**** INFORMATION

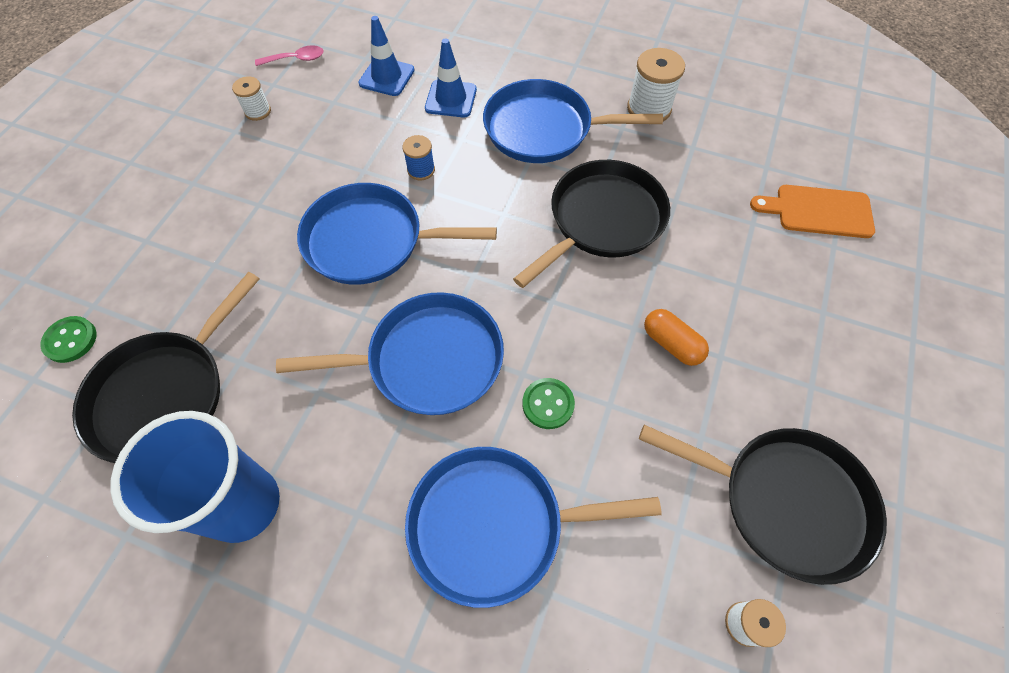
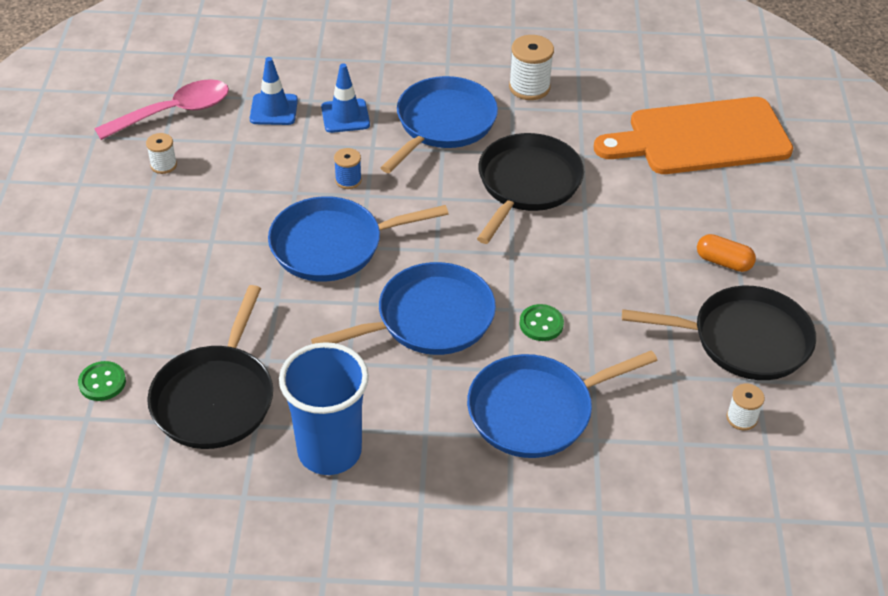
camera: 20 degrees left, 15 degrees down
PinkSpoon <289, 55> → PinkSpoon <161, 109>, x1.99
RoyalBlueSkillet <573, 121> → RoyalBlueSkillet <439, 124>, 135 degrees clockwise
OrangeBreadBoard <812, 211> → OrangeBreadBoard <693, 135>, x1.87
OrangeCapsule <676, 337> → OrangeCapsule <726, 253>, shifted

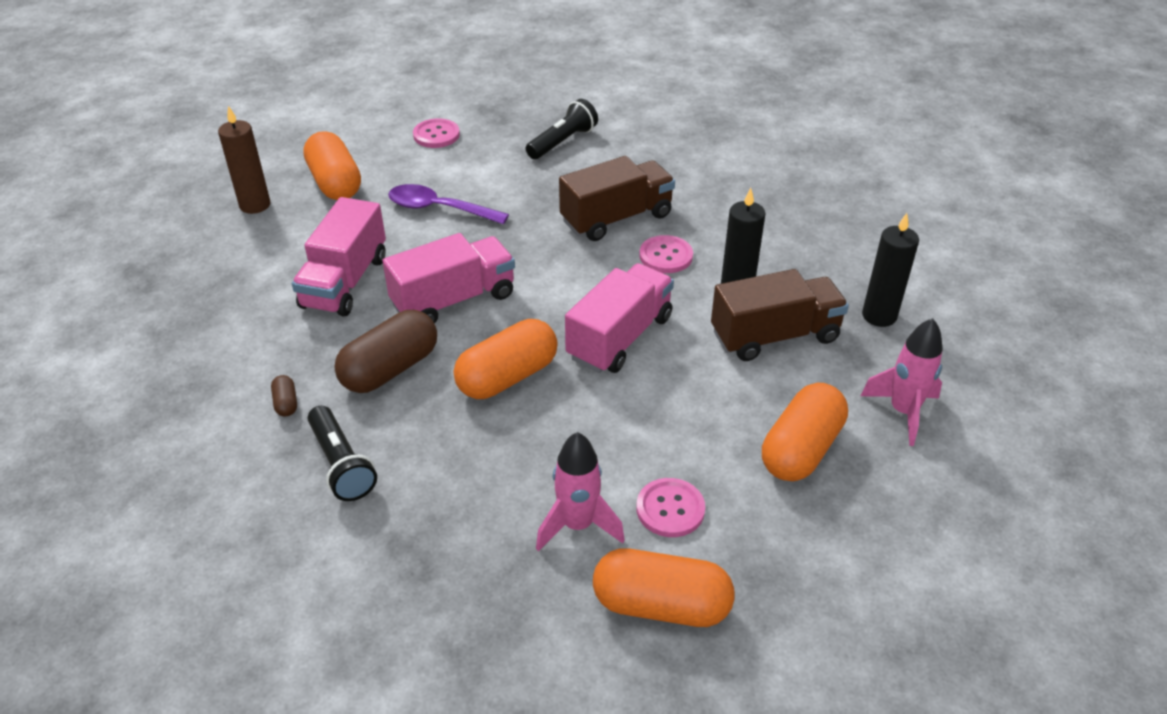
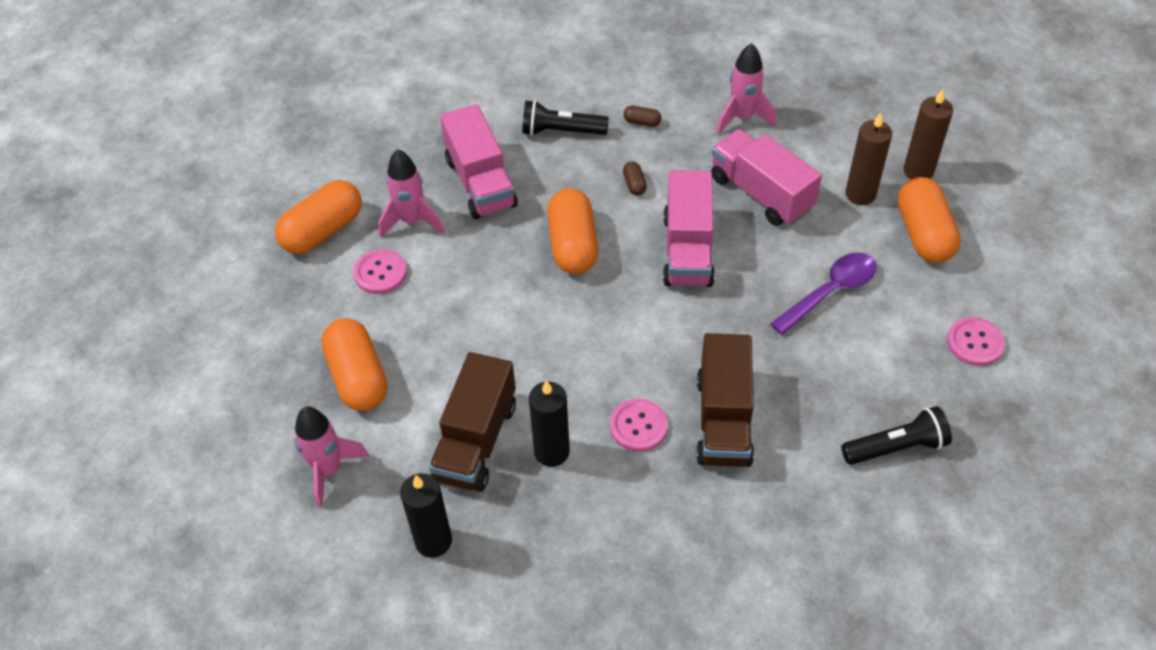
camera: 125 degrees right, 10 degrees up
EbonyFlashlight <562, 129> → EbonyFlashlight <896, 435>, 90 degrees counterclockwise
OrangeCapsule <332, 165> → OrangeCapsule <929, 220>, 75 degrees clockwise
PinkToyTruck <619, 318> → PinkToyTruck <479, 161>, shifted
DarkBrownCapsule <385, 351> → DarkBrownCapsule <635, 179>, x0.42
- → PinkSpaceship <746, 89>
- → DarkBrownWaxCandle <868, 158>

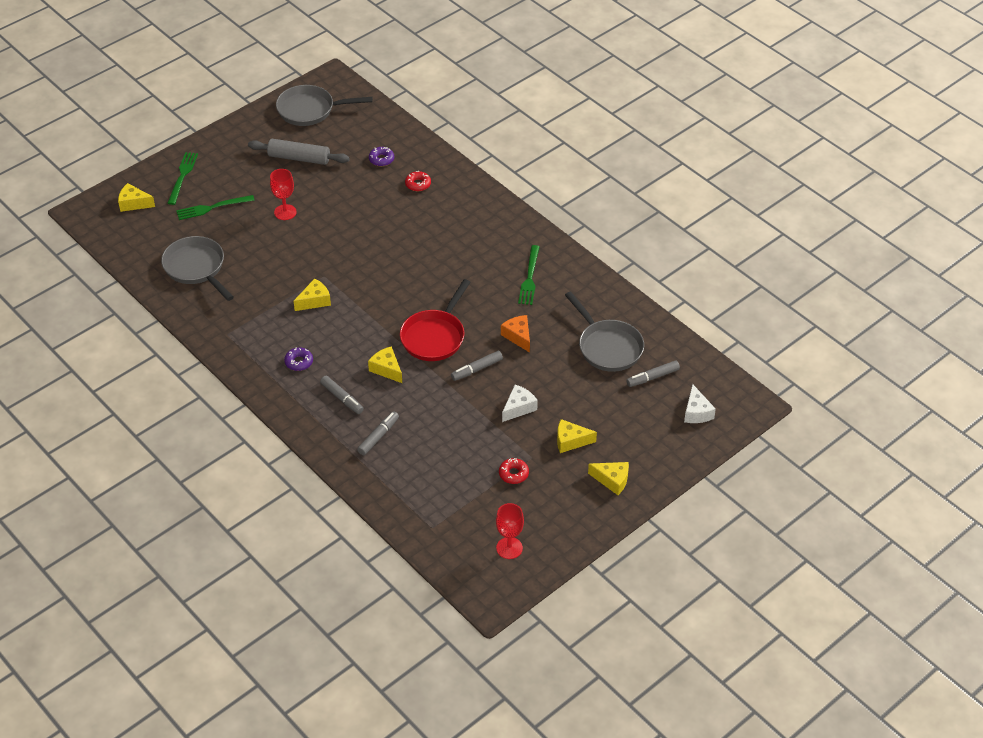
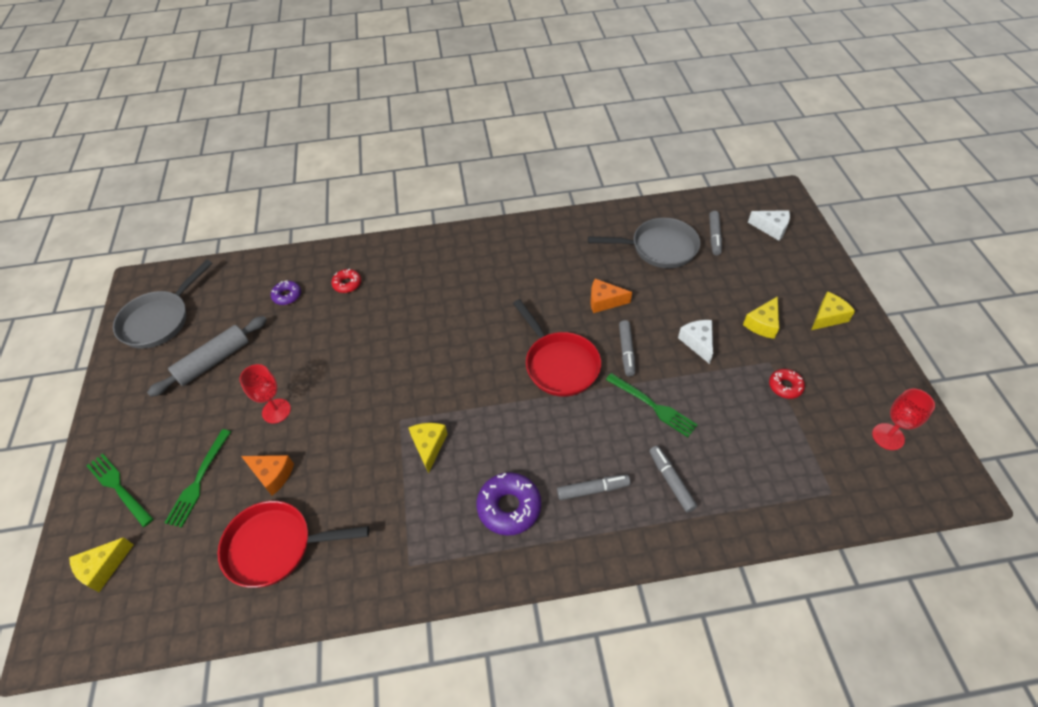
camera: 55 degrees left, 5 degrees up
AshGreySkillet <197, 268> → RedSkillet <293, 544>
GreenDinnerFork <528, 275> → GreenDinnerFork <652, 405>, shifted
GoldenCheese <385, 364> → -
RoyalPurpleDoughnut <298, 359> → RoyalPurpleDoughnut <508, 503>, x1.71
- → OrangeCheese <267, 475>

********

§ **WHAT THE TASK ASKS**
Set down every record once more, word for word, without pictures.

§ **TASK OUTPUT**
camera: 20 degrees left, 15 degrees down
PinkSpoon <289, 55> → PinkSpoon <161, 109>, x1.99
RoyalBlueSkillet <573, 121> → RoyalBlueSkillet <439, 124>, 135 degrees clockwise
OrangeBreadBoard <812, 211> → OrangeBreadBoard <693, 135>, x1.87
OrangeCapsule <676, 337> → OrangeCapsule <726, 253>, shifted

camera: 125 degrees right, 10 degrees up
EbonyFlashlight <562, 129> → EbonyFlashlight <896, 435>, 90 degrees counterclockwise
OrangeCapsule <332, 165> → OrangeCapsule <929, 220>, 75 degrees clockwise
PinkToyTruck <619, 318> → PinkToyTruck <479, 161>, shifted
DarkBrownCapsule <385, 351> → DarkBrownCapsule <635, 179>, x0.42
- → PinkSpaceship <746, 89>
- → DarkBrownWaxCandle <868, 158>

camera: 55 degrees left, 5 degrees up
AshGreySkillet <197, 268> → RedSkillet <293, 544>
GreenDinnerFork <528, 275> → GreenDinnerFork <652, 405>, shifted
GoldenCheese <385, 364> → -
RoyalPurpleDoughnut <298, 359> → RoyalPurpleDoughnut <508, 503>, x1.71
- → OrangeCheese <267, 475>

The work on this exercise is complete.